**What to do**
Each line of the data below containing "RECT" needs to be listed.

**Edit tracking data**
-------
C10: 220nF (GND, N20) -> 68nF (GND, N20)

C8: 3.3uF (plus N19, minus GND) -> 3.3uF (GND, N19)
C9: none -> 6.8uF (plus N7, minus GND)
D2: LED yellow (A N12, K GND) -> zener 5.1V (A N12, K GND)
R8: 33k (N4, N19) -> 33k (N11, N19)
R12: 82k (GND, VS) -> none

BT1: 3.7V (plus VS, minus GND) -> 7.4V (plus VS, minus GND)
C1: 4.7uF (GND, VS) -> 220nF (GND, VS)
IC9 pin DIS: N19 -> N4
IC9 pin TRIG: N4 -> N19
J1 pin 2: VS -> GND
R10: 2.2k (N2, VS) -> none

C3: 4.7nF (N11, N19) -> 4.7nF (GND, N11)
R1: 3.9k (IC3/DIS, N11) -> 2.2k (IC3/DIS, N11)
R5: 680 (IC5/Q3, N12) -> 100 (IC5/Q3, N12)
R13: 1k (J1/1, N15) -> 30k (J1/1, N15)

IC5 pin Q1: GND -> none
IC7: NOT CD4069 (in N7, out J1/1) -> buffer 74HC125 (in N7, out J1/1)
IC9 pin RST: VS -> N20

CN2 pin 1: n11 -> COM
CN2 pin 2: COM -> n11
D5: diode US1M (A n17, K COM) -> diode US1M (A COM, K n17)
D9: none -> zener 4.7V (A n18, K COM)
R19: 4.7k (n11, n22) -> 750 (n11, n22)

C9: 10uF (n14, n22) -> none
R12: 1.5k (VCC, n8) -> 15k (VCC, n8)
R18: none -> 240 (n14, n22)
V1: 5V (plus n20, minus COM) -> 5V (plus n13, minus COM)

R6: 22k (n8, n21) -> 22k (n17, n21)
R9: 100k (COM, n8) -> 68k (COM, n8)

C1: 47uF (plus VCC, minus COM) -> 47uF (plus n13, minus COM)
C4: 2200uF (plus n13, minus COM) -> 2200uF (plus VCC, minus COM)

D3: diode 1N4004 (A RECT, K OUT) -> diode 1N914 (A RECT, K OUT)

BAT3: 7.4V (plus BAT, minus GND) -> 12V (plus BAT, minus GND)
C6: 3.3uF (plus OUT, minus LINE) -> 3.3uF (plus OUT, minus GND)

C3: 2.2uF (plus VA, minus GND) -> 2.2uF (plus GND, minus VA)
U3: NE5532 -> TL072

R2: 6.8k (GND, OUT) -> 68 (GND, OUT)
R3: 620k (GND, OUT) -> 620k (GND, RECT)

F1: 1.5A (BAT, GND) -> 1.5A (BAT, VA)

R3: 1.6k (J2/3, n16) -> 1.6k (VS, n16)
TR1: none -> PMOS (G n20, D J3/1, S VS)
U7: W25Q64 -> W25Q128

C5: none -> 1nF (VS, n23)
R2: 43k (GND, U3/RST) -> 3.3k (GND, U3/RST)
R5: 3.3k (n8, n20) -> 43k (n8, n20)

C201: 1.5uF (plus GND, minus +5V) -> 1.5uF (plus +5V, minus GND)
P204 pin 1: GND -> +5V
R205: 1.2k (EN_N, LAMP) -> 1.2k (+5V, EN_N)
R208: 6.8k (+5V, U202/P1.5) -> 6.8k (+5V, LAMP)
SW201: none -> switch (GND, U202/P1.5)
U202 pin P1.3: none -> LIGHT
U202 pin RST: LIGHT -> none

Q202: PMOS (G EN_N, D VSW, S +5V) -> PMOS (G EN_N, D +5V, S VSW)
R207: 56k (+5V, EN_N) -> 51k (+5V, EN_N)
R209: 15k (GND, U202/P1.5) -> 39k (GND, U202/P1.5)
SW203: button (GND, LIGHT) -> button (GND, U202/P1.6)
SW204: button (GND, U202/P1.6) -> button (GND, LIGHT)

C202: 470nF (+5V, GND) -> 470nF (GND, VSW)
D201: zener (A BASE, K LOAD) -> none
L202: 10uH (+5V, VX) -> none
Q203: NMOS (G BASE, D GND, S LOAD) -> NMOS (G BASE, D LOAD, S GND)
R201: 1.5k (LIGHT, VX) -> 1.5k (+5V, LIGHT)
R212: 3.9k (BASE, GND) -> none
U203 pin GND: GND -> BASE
-------
**Task answer**
D3: diode 1N4004 (A RECT, K OUT) -> diode 1N914 (A RECT, K OUT)
R3: 620k (GND, OUT) -> 620k (GND, RECT)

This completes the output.